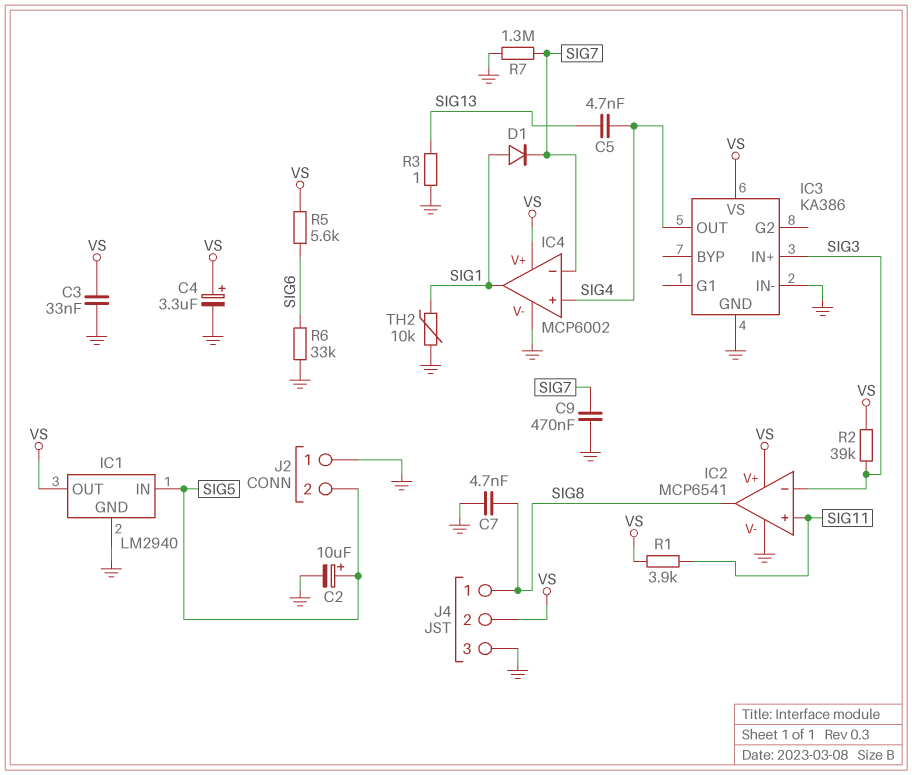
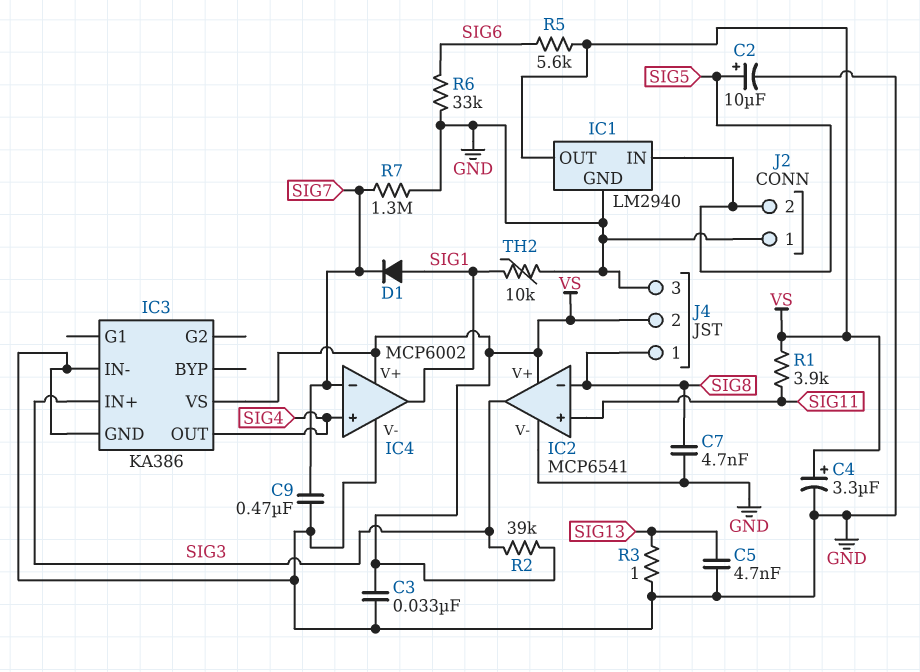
C5: 4.7nF (SIG4, SIG13) -> 4.7nF (GND, SIG13)
IC2 pin in-: SIG3 -> SIG8
IC2 pin out: SIG8 -> SIG3

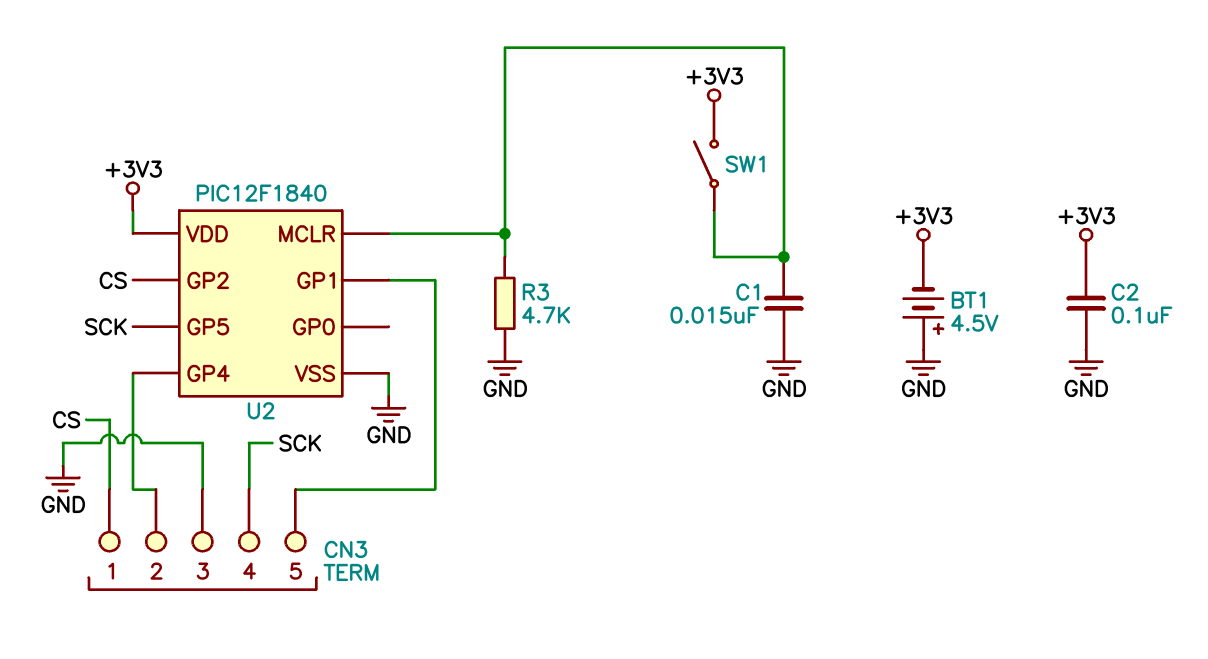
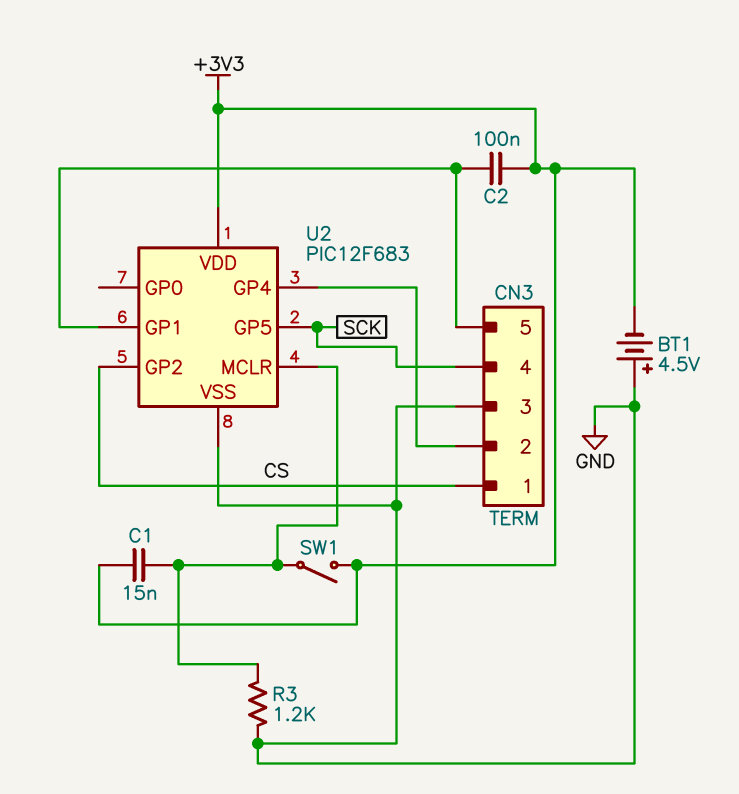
C1: 15nF (GND, U2/MCLR) -> 15nF (+3V3, U2/MCLR)
C2: 100nF (+3V3, GND) -> 100nF (+3V3, CN3/5)
R3: 4.7k (GND, U2/MCLR) -> 1.2k (GND, U2/MCLR)
U2: PIC12F1840 -> PIC12F683

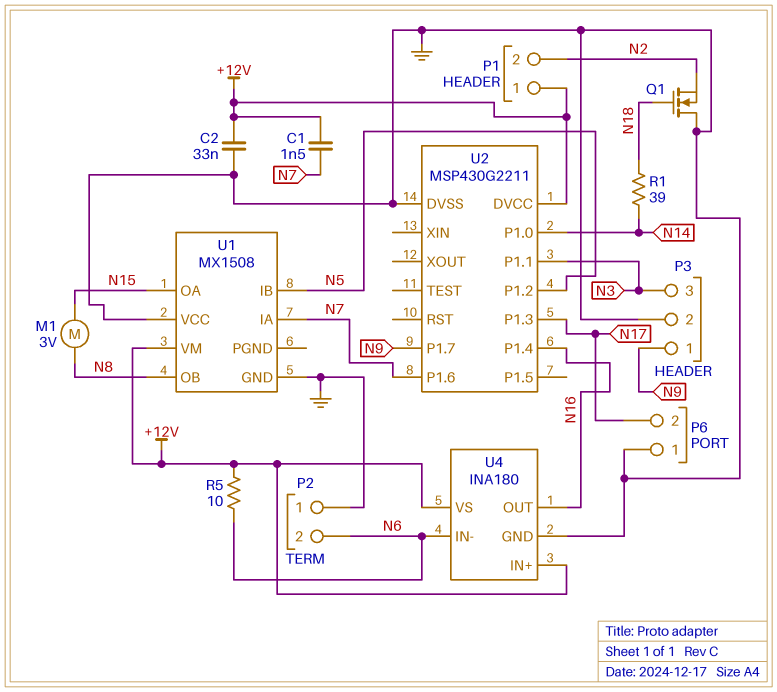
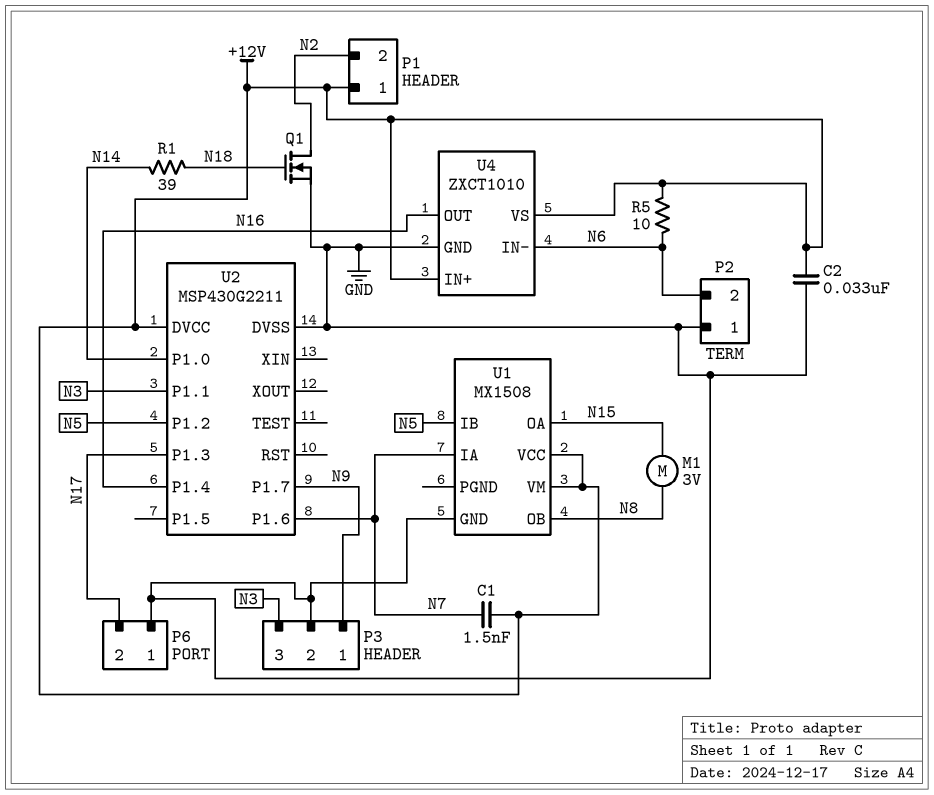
Q1: NMOS (G N18, D GND, S N2) -> NMOS (G N18, D N2, S GND)
U1 pin VCC: GND -> +12V
U4: INA180 -> ZXCT1010

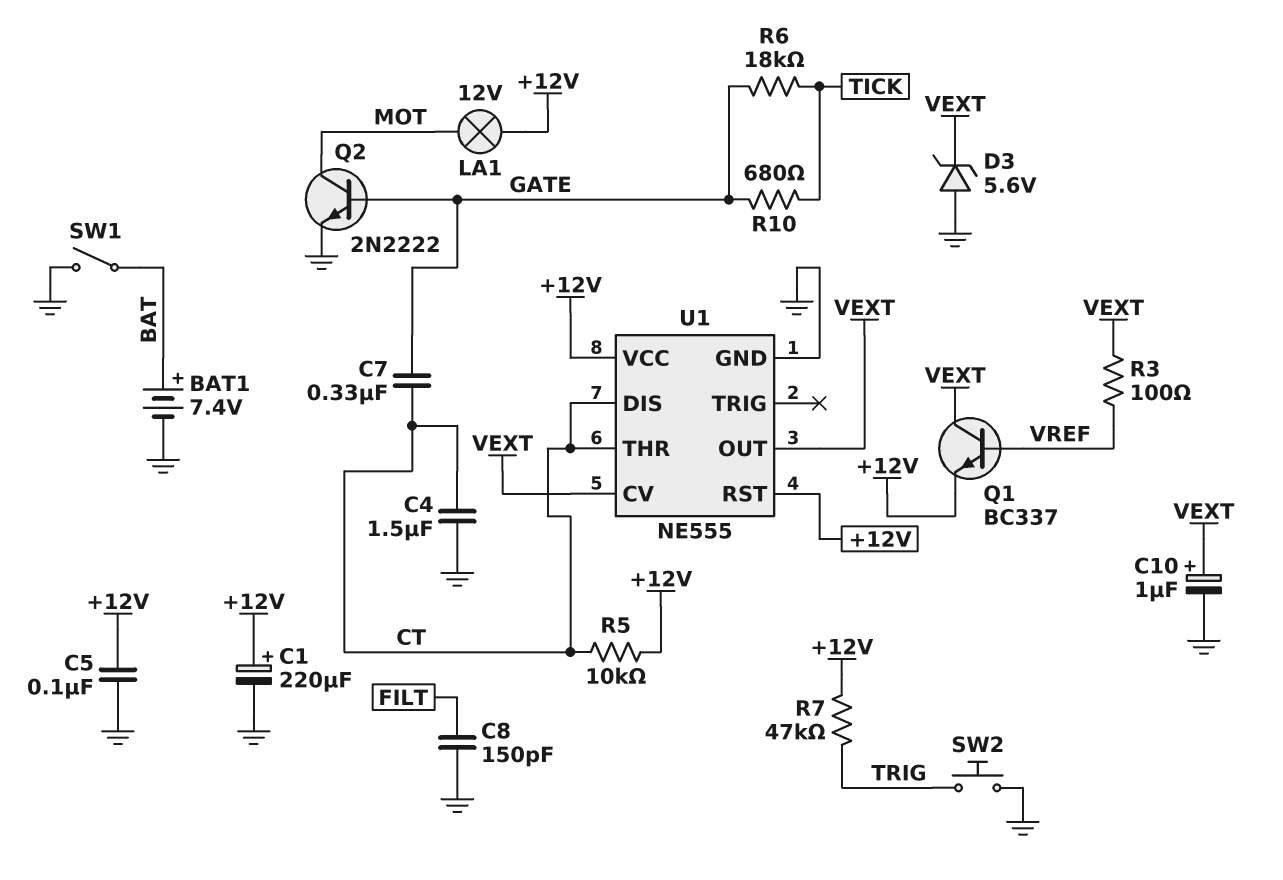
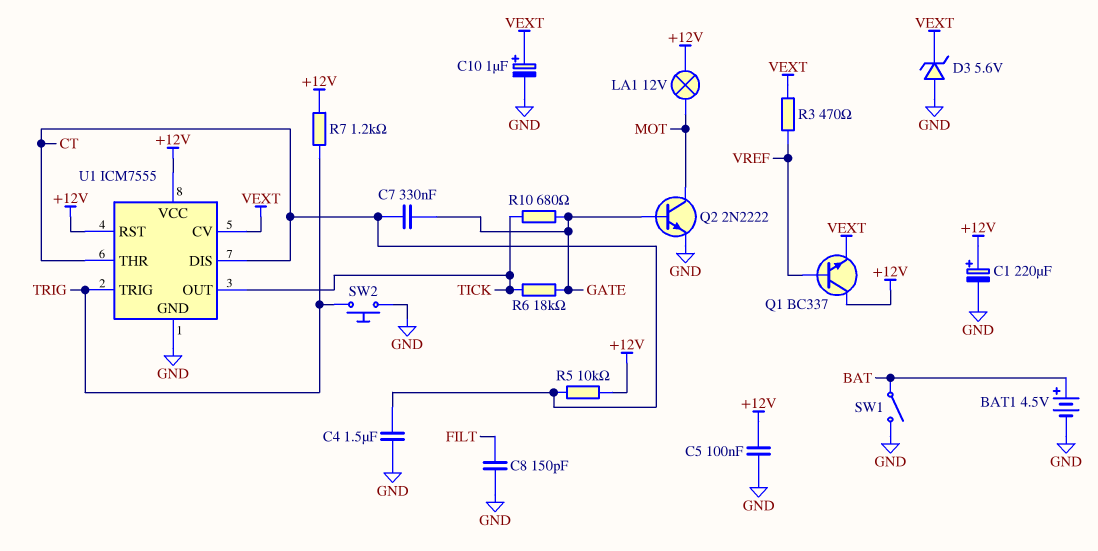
BAT1: 7.4V (plus BAT, minus GND) -> 4.5V (plus BAT, minus GND)
Q1: NPN BC337 (B VREF, C VEXT, E +12V) -> NPN BC337 (B VREF, C +12V, E VEXT)
R3: 100 (VEXT, VREF) -> 470 (VEXT, VREF)
R7: 47k (+12V, TRIG) -> 1.2k (+12V, TRIG)
U1: NE555 -> ICM7555
U1 pin OUT: VEXT -> TICK
U1 pin TRIG: none -> TRIG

::::::::

ACTION ITEM: The lines to reproduce run from the line containing "U1 pin VCC: GND -> +12V" through the last line of the records above, both included. Copy them exactly and drop the pictures.

TASK RESULT:
U1 pin VCC: GND -> +12V
U4: INA180 -> ZXCT1010

BAT1: 7.4V (plus BAT, minus GND) -> 4.5V (plus BAT, minus GND)
Q1: NPN BC337 (B VREF, C VEXT, E +12V) -> NPN BC337 (B VREF, C +12V, E VEXT)
R3: 100 (VEXT, VREF) -> 470 (VEXT, VREF)
R7: 47k (+12V, TRIG) -> 1.2k (+12V, TRIG)
U1: NE555 -> ICM7555
U1 pin OUT: VEXT -> TICK
U1 pin TRIG: none -> TRIG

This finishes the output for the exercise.